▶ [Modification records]
====
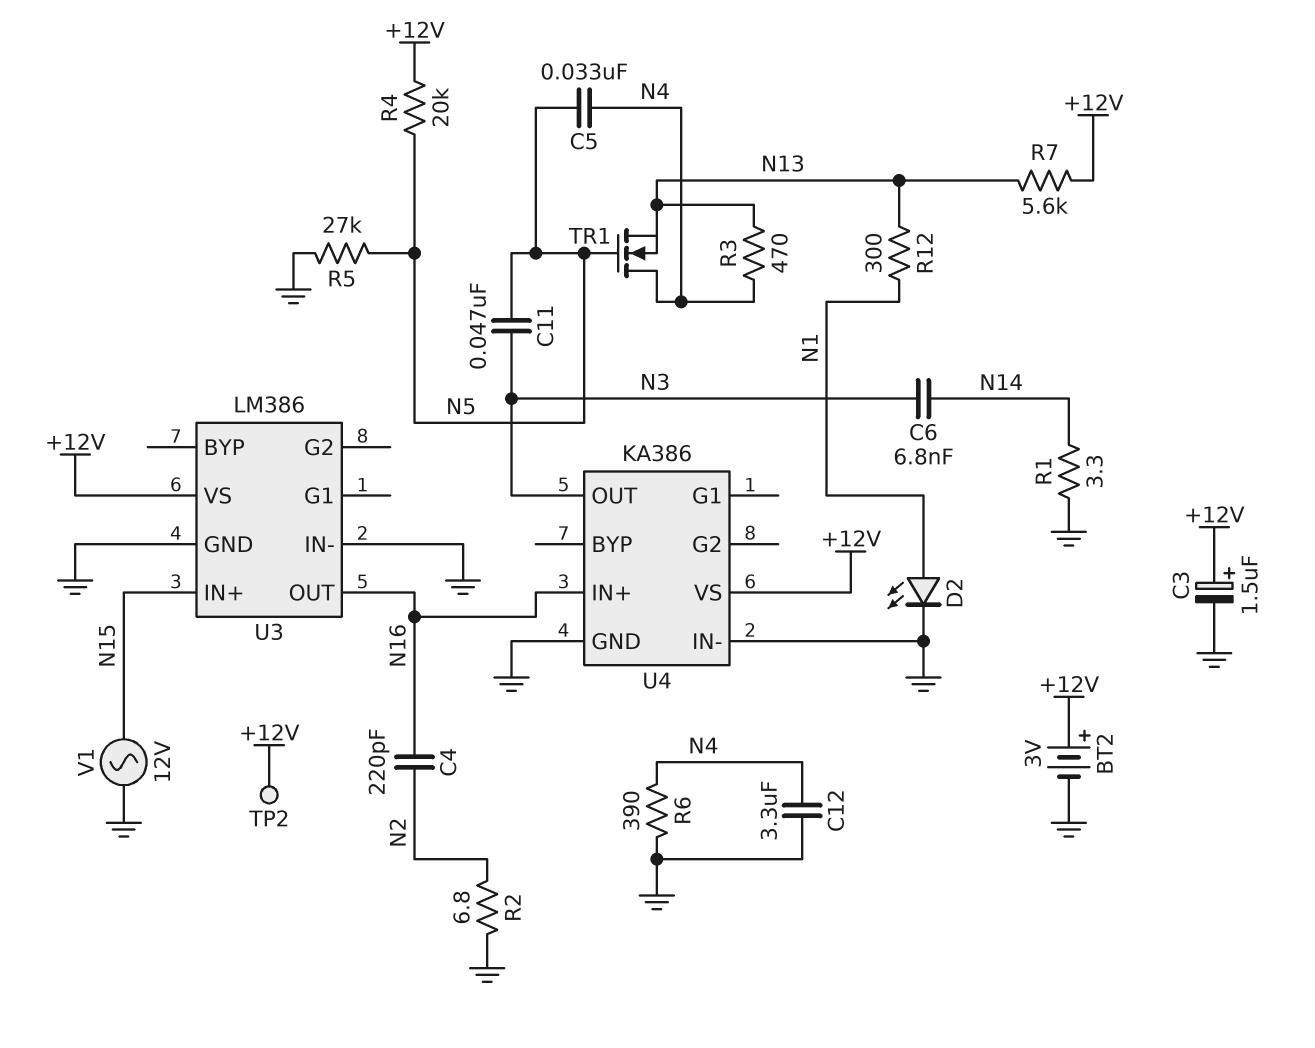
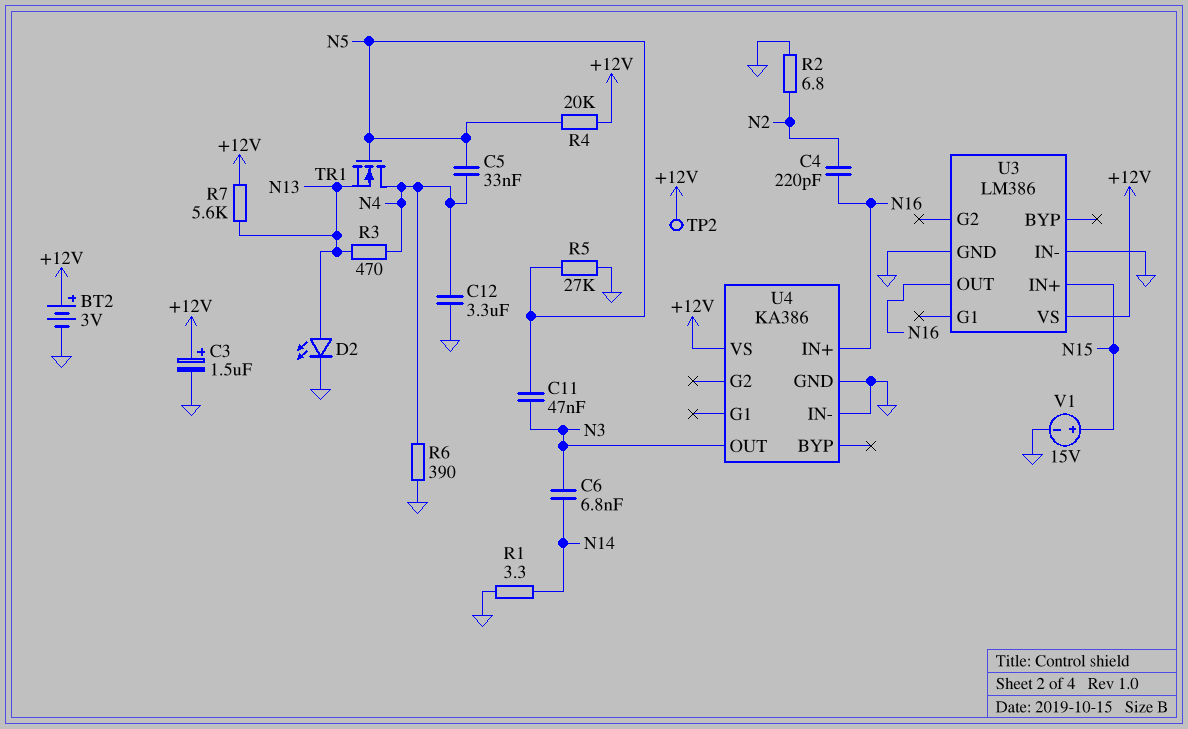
D2: LED (A N1, K GND) -> LED (A N13, K GND)
R12: 300 (N1, N13) -> none
V1: AC 12V (GND, N15) -> 15V (plus N15, minus GND)

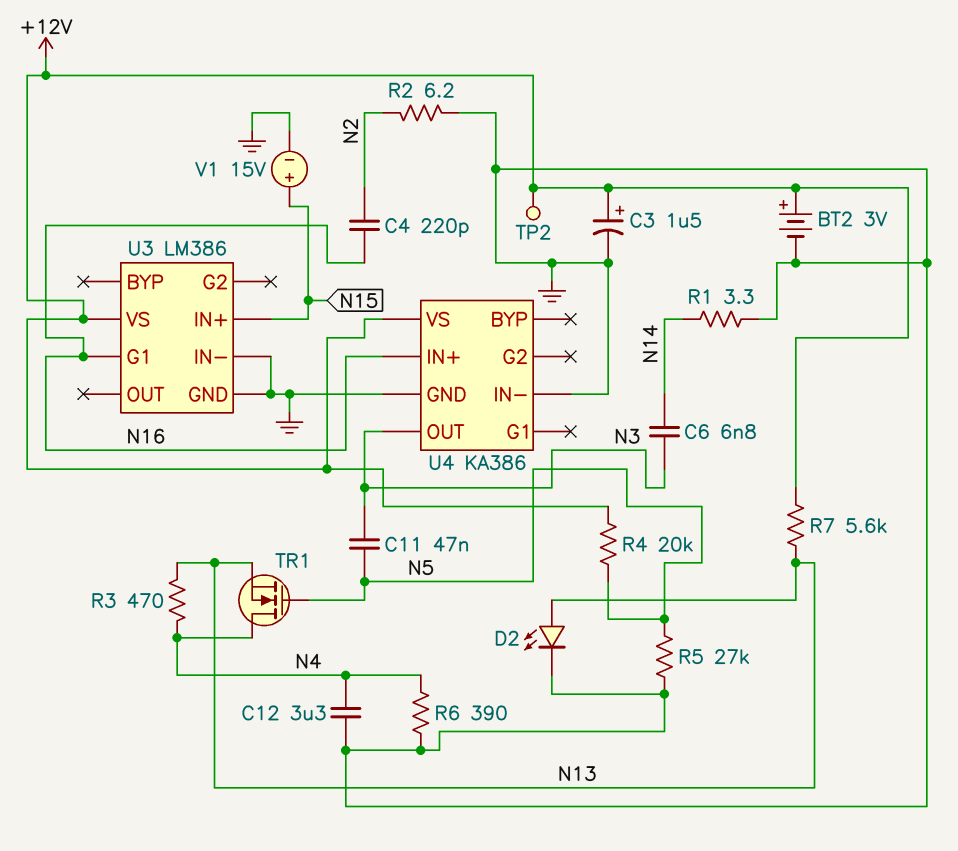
C5: 33nF (N4, N5) -> none
R2: 6.8 (GND, N2) -> 6.2 (GND, N2)
U3 pin G1: none -> N16
U3 pin OUT: N16 -> none

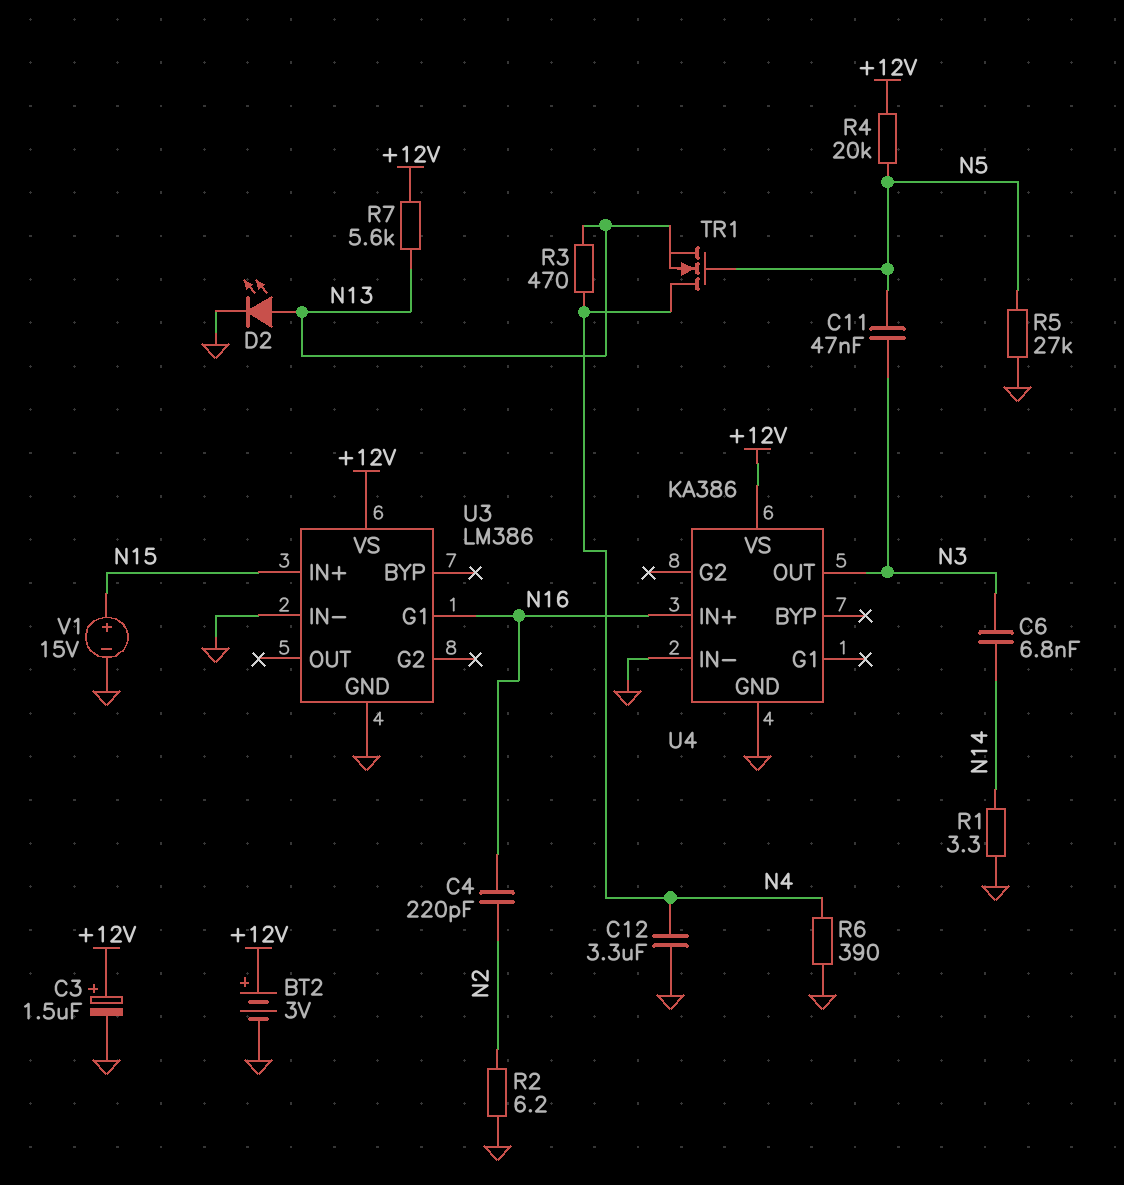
TP2: test point (+12V) -> none

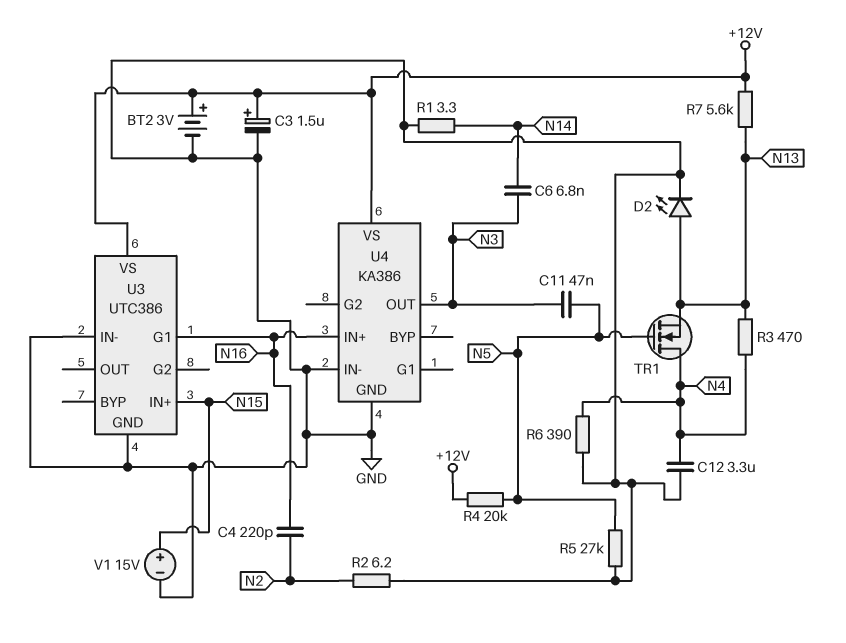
U3: LM386 -> UTC386

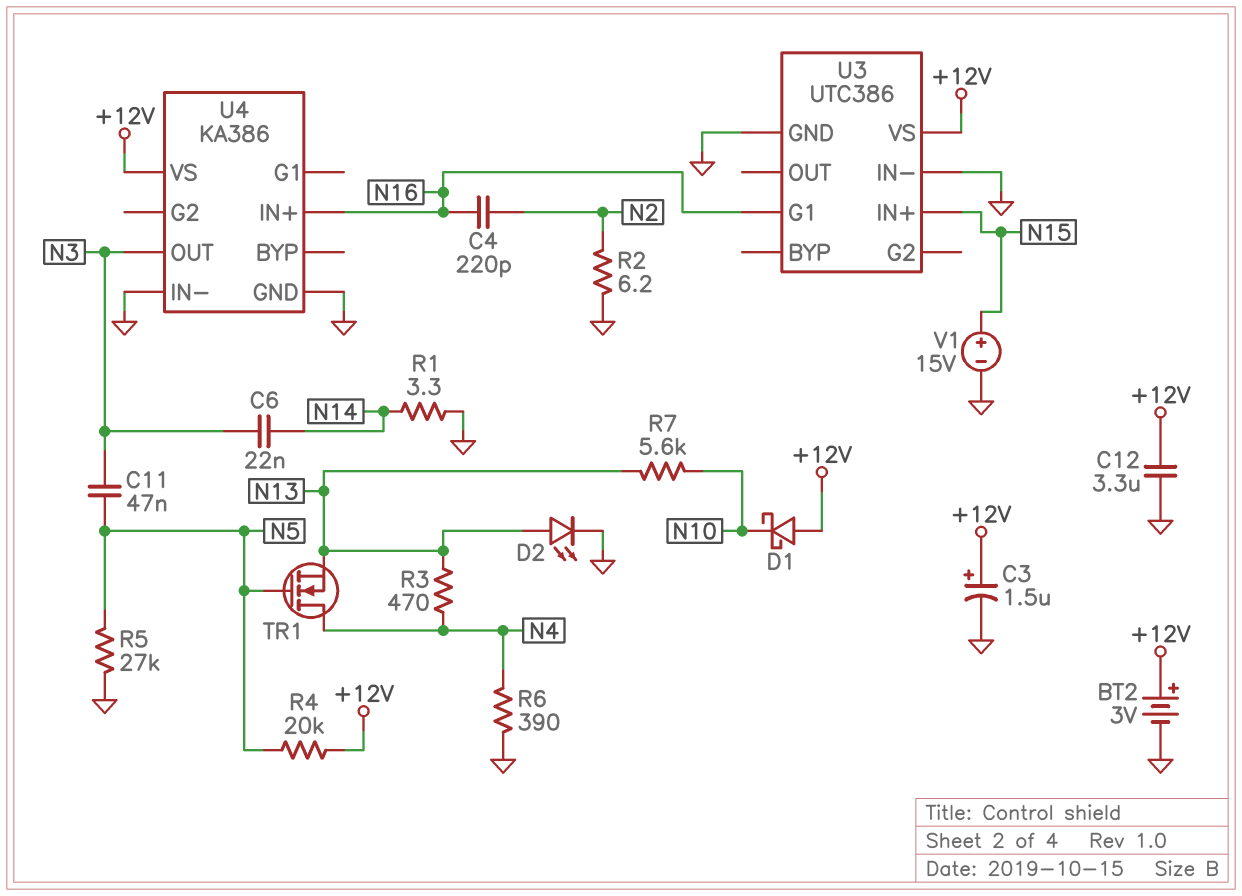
C6: 6.8nF (N3, N14) -> 22nF (N3, N14)
C12: 3.3uF (GND, N4) -> 3.3uF (+12V, GND)
D1: none -> schottky (A +12V, K N10)
R7: 5.6k (+12V, N13) -> 5.6k (N10, N13)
====
▶ [Action item]
Each line from the one containing "C12: 3.3uF (GND, N4) -> 3.3uF (+12V, GND)" through the last line of the entries above is to be returned exactly, and no others.

▶ [Written response]
C12: 3.3uF (GND, N4) -> 3.3uF (+12V, GND)
D1: none -> schottky (A +12V, K N10)
R7: 5.6k (+12V, N13) -> 5.6k (N10, N13)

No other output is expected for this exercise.